/---

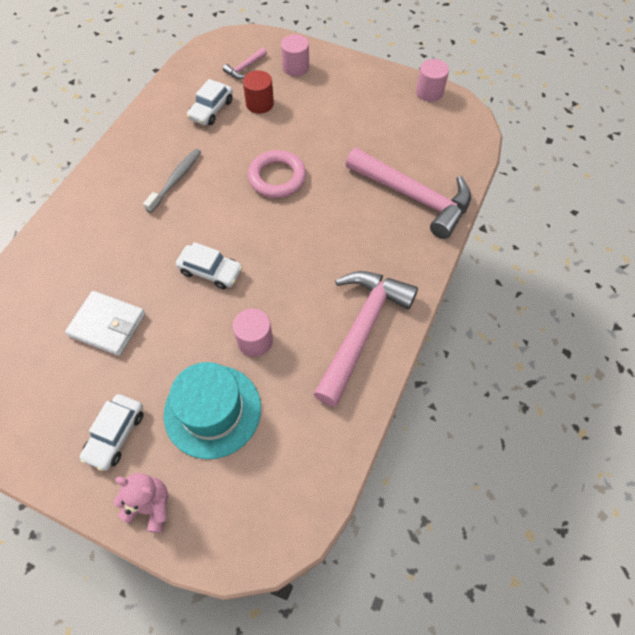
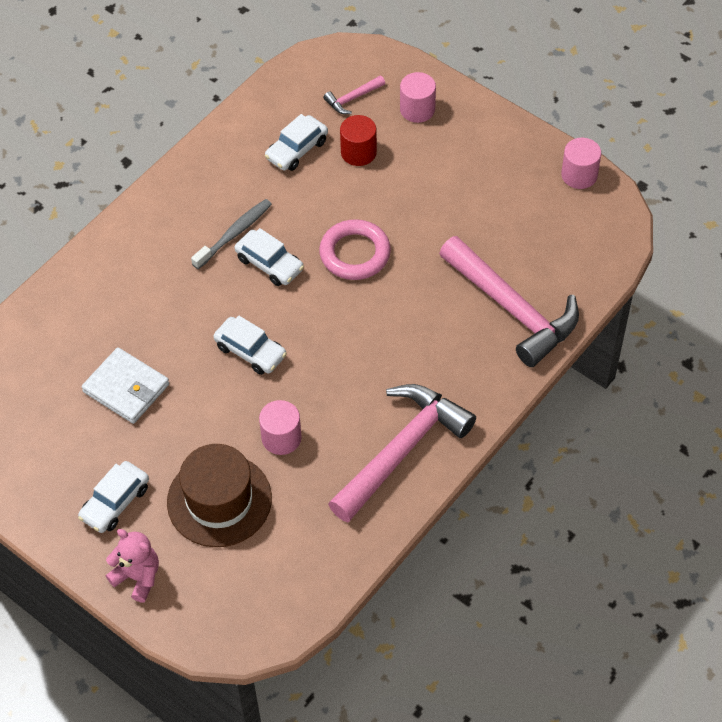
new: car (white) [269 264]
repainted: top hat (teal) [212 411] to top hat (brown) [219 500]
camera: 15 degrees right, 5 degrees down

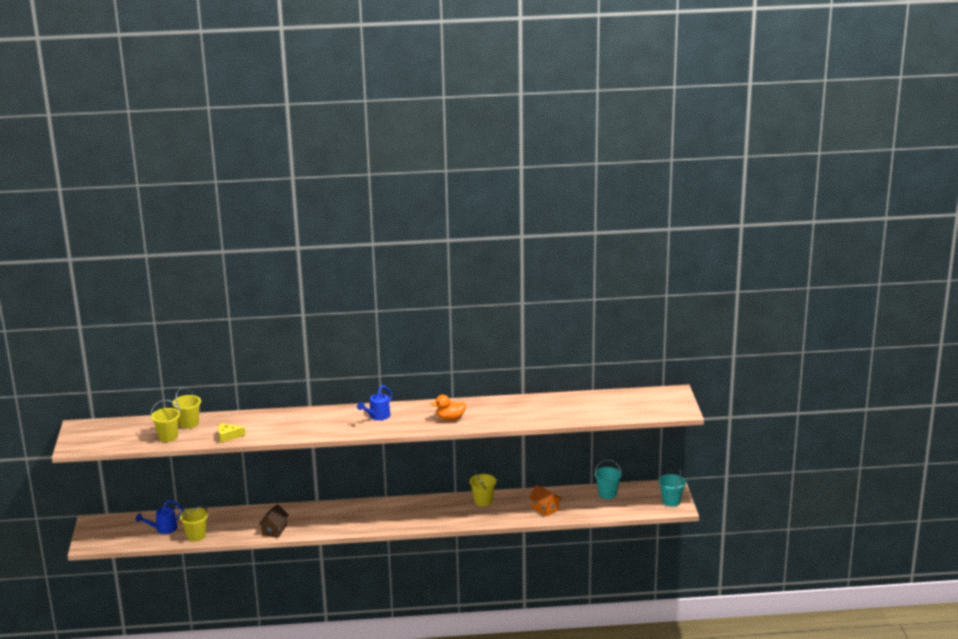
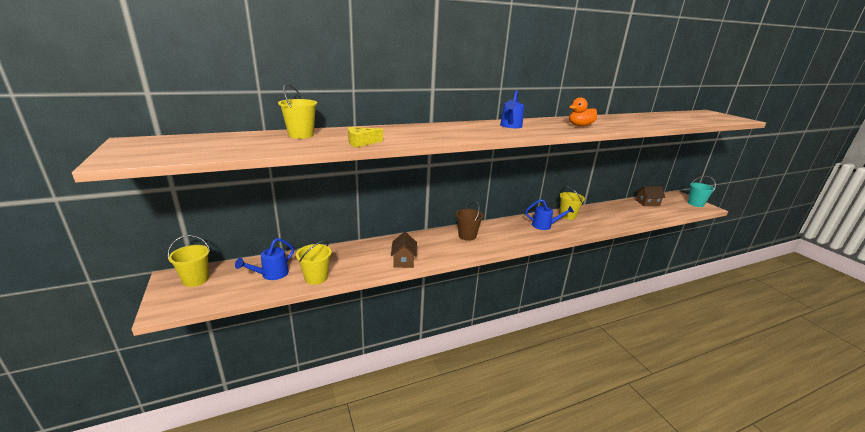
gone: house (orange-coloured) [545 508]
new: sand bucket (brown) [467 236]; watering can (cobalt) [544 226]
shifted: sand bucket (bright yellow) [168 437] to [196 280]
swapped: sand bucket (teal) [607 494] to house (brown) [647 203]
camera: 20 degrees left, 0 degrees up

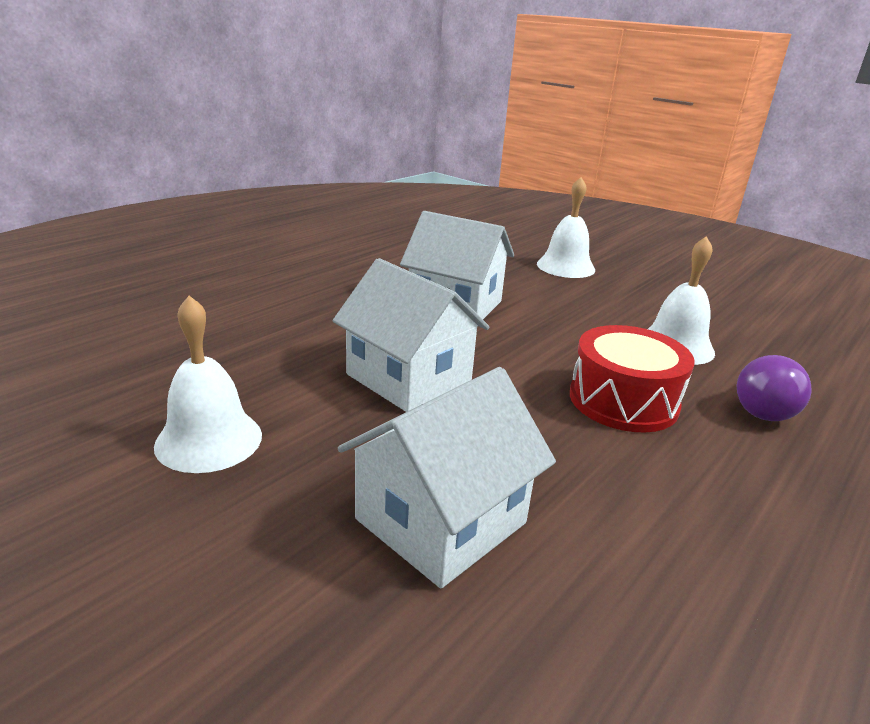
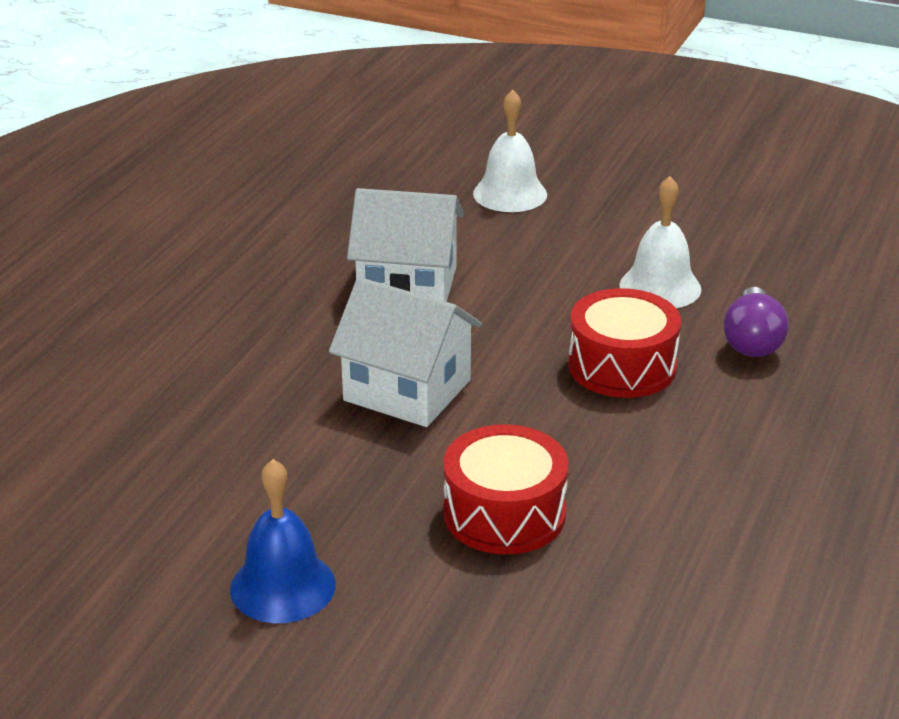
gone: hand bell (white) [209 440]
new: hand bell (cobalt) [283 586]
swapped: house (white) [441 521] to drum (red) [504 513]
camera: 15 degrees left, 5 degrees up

\---

**TASK:** Scan the records for lines that hold "camera", and reproduce each one you find.

**RESPONSE FOR THIS EXERCISE:**
camera: 15 degrees right, 5 degrees down
camera: 20 degrees left, 0 degrees up
camera: 15 degrees left, 5 degrees up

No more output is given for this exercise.